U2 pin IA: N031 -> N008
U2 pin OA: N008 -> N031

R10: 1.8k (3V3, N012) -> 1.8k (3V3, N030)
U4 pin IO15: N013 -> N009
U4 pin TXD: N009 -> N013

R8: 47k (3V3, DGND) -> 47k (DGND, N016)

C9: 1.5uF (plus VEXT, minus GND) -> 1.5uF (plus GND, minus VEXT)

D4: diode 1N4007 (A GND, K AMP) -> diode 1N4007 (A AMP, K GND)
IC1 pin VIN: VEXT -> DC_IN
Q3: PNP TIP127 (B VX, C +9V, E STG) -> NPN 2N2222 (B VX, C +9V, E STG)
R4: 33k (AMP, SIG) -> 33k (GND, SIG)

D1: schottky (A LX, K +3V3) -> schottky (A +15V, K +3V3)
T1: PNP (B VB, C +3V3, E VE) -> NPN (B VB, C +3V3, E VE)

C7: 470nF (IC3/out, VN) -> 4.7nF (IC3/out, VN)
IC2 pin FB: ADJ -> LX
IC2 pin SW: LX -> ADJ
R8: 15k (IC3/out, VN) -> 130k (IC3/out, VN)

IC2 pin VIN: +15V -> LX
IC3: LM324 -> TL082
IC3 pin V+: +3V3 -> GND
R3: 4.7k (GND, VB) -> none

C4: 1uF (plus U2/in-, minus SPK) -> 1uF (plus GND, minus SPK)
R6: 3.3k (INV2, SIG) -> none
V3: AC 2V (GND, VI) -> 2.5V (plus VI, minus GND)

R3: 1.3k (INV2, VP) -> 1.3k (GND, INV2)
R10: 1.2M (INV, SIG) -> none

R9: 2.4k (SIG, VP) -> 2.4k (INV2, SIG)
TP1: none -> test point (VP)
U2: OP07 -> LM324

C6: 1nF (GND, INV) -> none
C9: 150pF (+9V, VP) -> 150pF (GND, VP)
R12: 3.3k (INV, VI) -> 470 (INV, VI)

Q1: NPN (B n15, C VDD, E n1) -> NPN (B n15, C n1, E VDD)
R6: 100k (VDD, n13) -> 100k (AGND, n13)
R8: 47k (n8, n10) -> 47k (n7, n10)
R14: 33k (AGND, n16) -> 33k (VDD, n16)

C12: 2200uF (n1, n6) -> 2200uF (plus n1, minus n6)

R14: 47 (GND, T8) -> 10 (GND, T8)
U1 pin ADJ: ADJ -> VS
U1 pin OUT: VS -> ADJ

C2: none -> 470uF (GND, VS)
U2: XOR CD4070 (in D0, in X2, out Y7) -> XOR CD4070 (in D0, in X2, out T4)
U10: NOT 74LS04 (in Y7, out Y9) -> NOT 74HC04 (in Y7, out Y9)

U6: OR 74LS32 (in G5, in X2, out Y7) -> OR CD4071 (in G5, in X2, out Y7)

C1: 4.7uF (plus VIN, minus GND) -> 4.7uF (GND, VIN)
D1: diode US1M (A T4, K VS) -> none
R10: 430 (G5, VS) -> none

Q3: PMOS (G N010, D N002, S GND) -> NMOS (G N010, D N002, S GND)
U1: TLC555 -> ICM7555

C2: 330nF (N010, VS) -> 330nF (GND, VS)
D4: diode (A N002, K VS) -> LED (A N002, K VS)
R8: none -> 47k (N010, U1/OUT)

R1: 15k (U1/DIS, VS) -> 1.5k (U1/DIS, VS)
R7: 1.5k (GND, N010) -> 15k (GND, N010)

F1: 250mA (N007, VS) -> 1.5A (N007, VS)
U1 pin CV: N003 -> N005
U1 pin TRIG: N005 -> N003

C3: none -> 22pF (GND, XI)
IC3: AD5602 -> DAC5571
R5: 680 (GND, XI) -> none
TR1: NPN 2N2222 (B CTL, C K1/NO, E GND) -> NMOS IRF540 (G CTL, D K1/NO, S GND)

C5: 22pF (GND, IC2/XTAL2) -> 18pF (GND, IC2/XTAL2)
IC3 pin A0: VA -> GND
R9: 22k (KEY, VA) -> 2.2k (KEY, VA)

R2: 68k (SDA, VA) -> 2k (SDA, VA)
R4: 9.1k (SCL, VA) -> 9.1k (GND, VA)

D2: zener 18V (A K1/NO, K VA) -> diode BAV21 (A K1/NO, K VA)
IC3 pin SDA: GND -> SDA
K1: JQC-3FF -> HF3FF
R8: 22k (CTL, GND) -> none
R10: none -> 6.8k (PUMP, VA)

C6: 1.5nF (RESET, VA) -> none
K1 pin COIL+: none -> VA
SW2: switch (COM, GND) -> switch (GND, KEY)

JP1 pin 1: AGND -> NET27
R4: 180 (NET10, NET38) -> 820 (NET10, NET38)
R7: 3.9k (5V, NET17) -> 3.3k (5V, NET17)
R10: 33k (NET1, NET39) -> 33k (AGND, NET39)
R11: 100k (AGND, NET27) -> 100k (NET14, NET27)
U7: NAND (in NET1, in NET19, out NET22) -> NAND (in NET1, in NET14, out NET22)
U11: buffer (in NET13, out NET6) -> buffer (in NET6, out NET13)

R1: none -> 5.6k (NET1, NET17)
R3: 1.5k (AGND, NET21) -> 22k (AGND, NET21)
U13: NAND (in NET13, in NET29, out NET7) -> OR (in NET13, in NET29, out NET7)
::::::::::
▶ _Instructions to follow_: The answer should be the first line of the material and every line after it through the line containing "R3: 4.7k (GND, VB) -> none", exactly as written, and nothing else.

▶ _Answer section_:
U2 pin IA: N031 -> N008
U2 pin OA: N008 -> N031

R10: 1.8k (3V3, N012) -> 1.8k (3V3, N030)
U4 pin IO15: N013 -> N009
U4 pin TXD: N009 -> N013

R8: 47k (3V3, DGND) -> 47k (DGND, N016)

C9: 1.5uF (plus VEXT, minus GND) -> 1.5uF (plus GND, minus VEXT)

D4: diode 1N4007 (A GND, K AMP) -> diode 1N4007 (A AMP, K GND)
IC1 pin VIN: VEXT -> DC_IN
Q3: PNP TIP127 (B VX, C +9V, E STG) -> NPN 2N2222 (B VX, C +9V, E STG)
R4: 33k (AMP, SIG) -> 33k (GND, SIG)

D1: schottky (A LX, K +3V3) -> schottky (A +15V, K +3V3)
T1: PNP (B VB, C +3V3, E VE) -> NPN (B VB, C +3V3, E VE)

C7: 470nF (IC3/out, VN) -> 4.7nF (IC3/out, VN)
IC2 pin FB: ADJ -> LX
IC2 pin SW: LX -> ADJ
R8: 15k (IC3/out, VN) -> 130k (IC3/out, VN)

IC2 pin VIN: +15V -> LX
IC3: LM324 -> TL082
IC3 pin V+: +3V3 -> GND
R3: 4.7k (GND, VB) -> none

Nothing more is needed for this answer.